■ Work to be completed
Every line with the word "round" in it should be extracted from the data that follows.

━━━ Supplied entries

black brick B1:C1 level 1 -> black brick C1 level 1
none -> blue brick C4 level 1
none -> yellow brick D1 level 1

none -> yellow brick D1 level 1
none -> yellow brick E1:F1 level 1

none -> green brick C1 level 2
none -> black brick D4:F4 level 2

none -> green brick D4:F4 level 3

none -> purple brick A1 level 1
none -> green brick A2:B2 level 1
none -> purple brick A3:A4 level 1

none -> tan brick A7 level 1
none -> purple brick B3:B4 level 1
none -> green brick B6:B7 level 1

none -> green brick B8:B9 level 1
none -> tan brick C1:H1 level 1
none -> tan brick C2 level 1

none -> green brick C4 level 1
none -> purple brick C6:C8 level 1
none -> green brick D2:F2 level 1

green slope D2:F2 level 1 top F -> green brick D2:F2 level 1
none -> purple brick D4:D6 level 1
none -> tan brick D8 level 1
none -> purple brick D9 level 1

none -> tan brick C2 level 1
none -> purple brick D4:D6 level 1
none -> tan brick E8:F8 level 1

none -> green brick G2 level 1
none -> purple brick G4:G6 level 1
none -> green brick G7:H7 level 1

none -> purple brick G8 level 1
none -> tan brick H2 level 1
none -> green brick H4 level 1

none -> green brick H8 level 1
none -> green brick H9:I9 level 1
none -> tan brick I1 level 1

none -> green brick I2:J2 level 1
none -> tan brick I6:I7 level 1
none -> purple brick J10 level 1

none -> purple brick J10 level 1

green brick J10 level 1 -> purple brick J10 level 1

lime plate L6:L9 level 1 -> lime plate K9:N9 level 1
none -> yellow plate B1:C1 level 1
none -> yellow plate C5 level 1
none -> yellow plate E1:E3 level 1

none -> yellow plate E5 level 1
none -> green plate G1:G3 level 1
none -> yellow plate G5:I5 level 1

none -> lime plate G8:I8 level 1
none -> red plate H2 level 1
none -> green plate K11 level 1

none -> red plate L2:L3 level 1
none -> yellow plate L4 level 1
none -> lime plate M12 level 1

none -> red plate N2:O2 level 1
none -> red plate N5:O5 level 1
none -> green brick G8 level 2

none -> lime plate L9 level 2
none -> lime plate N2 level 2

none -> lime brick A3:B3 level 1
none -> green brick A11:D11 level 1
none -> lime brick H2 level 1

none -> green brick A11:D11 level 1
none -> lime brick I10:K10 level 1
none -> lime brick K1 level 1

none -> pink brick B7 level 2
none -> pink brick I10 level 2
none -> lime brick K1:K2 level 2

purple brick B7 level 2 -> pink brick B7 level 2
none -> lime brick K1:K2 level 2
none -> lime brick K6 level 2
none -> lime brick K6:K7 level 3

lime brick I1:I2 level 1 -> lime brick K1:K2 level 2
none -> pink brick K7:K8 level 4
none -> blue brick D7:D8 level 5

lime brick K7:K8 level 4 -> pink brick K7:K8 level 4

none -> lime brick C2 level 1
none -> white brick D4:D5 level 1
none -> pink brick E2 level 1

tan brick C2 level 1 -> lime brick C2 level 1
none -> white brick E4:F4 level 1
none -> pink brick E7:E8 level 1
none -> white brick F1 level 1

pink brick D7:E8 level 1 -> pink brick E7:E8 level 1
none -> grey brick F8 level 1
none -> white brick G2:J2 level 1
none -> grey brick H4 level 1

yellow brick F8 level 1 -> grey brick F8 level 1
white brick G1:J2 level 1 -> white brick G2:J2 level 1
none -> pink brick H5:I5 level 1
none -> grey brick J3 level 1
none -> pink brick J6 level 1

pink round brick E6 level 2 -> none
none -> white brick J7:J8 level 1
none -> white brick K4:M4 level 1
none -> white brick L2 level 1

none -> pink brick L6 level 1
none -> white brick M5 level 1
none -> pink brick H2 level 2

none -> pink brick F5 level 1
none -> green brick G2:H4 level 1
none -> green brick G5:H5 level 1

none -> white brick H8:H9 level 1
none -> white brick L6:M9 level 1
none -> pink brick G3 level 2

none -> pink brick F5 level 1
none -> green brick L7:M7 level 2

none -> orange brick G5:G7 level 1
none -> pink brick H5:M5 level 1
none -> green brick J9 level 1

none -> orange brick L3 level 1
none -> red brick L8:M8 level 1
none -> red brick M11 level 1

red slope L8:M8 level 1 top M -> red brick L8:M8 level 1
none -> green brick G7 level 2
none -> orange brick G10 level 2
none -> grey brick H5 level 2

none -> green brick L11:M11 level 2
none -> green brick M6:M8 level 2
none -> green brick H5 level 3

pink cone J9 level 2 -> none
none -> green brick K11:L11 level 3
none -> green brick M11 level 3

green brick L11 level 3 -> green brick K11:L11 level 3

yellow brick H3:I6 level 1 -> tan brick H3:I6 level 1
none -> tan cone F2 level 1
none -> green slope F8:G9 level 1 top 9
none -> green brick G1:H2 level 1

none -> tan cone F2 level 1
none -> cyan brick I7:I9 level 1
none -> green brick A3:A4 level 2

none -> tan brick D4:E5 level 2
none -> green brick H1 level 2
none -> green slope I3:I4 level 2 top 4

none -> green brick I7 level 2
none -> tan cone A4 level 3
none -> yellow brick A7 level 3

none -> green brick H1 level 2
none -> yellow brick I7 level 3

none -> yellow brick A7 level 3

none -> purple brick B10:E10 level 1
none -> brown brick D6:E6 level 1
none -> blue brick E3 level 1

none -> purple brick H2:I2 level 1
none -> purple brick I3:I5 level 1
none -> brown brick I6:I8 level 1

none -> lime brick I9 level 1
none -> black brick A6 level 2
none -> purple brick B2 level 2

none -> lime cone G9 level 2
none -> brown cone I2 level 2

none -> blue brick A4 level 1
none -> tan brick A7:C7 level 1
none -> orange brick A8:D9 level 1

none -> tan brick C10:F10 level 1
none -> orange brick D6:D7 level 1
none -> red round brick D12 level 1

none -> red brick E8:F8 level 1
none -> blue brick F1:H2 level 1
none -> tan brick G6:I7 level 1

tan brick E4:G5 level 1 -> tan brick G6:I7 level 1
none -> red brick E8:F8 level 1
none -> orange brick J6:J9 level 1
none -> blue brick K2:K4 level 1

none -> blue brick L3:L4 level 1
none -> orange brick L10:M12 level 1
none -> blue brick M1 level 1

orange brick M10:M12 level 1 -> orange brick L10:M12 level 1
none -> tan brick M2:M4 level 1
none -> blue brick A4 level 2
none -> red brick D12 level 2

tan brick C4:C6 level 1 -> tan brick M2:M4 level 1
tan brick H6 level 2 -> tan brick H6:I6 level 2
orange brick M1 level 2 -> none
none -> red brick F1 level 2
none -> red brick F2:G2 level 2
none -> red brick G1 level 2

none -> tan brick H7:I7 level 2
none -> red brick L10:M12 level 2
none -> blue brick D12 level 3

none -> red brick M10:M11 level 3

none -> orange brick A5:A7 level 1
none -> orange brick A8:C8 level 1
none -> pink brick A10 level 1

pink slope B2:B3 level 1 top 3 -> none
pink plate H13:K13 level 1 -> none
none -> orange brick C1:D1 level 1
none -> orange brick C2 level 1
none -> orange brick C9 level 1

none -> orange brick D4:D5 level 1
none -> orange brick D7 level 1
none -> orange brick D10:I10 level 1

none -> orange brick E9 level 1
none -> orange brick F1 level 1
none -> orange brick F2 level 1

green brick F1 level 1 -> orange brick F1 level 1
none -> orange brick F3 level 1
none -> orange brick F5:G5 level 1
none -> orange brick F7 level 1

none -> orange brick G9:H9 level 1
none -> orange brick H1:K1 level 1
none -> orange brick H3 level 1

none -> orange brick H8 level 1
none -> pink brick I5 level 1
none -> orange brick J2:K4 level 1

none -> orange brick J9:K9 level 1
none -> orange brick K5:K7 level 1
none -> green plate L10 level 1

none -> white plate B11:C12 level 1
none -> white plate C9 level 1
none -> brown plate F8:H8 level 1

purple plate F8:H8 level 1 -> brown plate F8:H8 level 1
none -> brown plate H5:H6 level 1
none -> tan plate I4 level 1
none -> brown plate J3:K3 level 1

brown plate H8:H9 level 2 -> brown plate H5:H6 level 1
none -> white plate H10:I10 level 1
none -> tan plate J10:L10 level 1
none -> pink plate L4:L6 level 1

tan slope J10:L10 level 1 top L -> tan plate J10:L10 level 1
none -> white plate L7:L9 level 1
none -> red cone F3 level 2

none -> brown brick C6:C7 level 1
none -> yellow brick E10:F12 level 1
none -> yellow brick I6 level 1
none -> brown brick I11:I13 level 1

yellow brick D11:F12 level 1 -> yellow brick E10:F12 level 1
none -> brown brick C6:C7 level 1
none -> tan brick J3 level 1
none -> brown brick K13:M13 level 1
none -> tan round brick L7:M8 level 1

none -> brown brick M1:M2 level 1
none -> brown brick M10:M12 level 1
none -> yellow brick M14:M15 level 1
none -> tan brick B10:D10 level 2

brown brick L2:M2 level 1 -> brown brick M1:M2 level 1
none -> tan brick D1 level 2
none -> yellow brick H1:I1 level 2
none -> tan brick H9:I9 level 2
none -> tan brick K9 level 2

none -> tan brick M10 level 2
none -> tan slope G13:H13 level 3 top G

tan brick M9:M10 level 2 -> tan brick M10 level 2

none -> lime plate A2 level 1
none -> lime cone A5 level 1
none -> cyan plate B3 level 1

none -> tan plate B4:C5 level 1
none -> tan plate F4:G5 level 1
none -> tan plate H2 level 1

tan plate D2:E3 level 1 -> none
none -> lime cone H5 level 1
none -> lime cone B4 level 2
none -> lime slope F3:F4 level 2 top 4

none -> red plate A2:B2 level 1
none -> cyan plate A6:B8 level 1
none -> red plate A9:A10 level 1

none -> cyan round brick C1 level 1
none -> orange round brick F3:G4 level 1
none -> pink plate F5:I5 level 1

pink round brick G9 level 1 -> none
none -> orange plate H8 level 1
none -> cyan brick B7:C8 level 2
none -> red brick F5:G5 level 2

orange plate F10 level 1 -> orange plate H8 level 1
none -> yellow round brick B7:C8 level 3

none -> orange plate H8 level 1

━━━━━━

■ Solution to the exercise
pink round brick E6 level 2 -> none
none -> red round brick D12 level 1
none -> tan round brick L7:M8 level 1
none -> cyan round brick C1 level 1
none -> orange round brick F3:G4 level 1
pink round brick G9 level 1 -> none
none -> yellow round brick B7:C8 level 3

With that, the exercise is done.